> _Exercise details_:
Beginning at the line that contains "green boat: 1 -> 3" and ending at the last line of the records below, retype each line exactly and add nothing.

(Extracted data Opens)

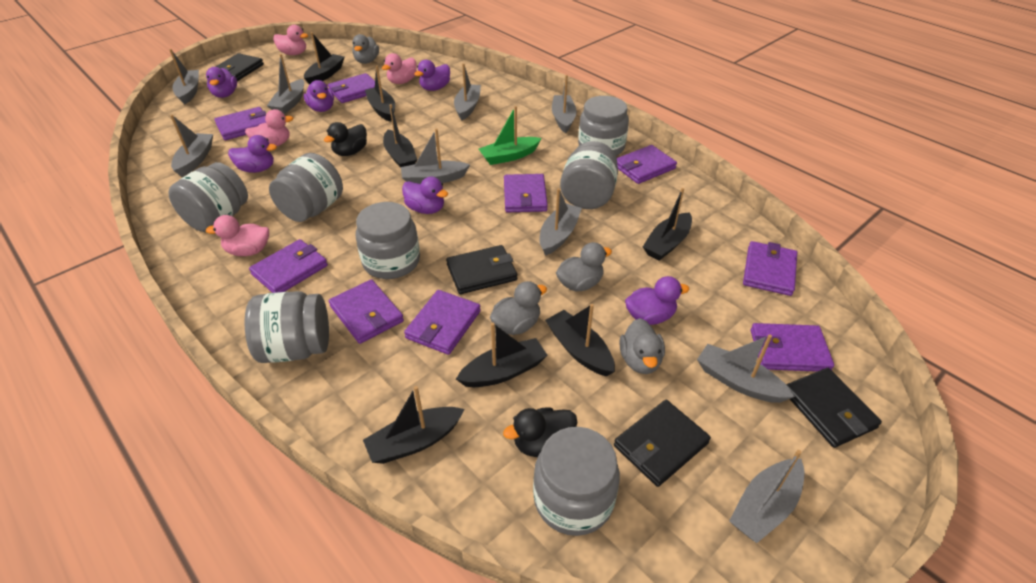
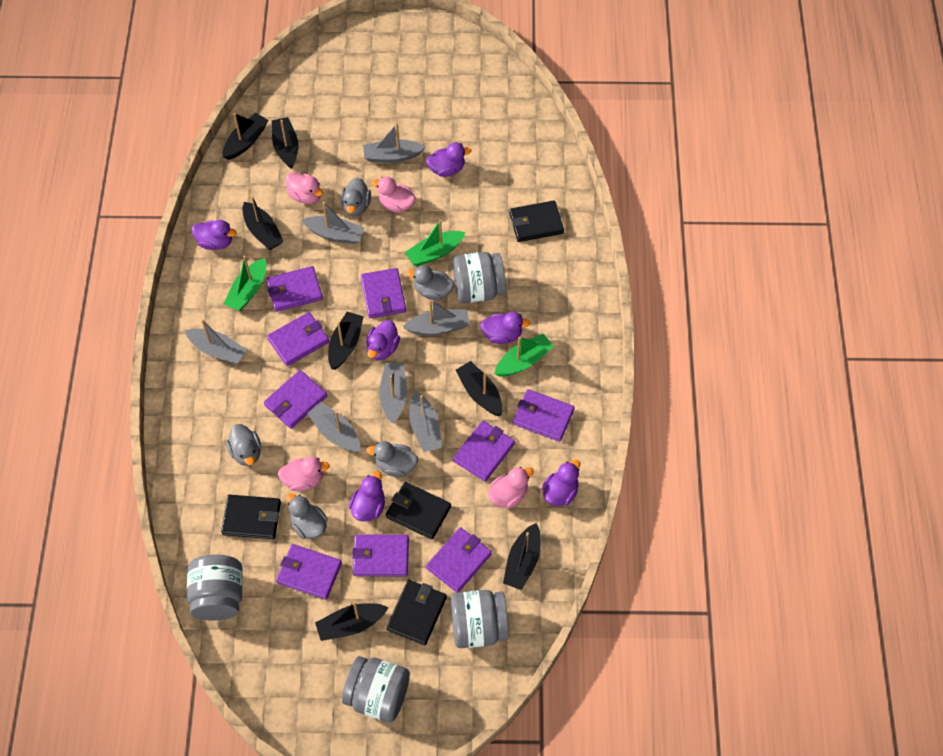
black duck: 2 -> 0
green boat: 1 -> 3
grey boat: 9 -> 7
grey duck: 4 -> 5
grey jar: 7 -> 4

(Extracted data Closes)

> _Answer box_:
green boat: 1 -> 3
grey boat: 9 -> 7
grey duck: 4 -> 5
grey jar: 7 -> 4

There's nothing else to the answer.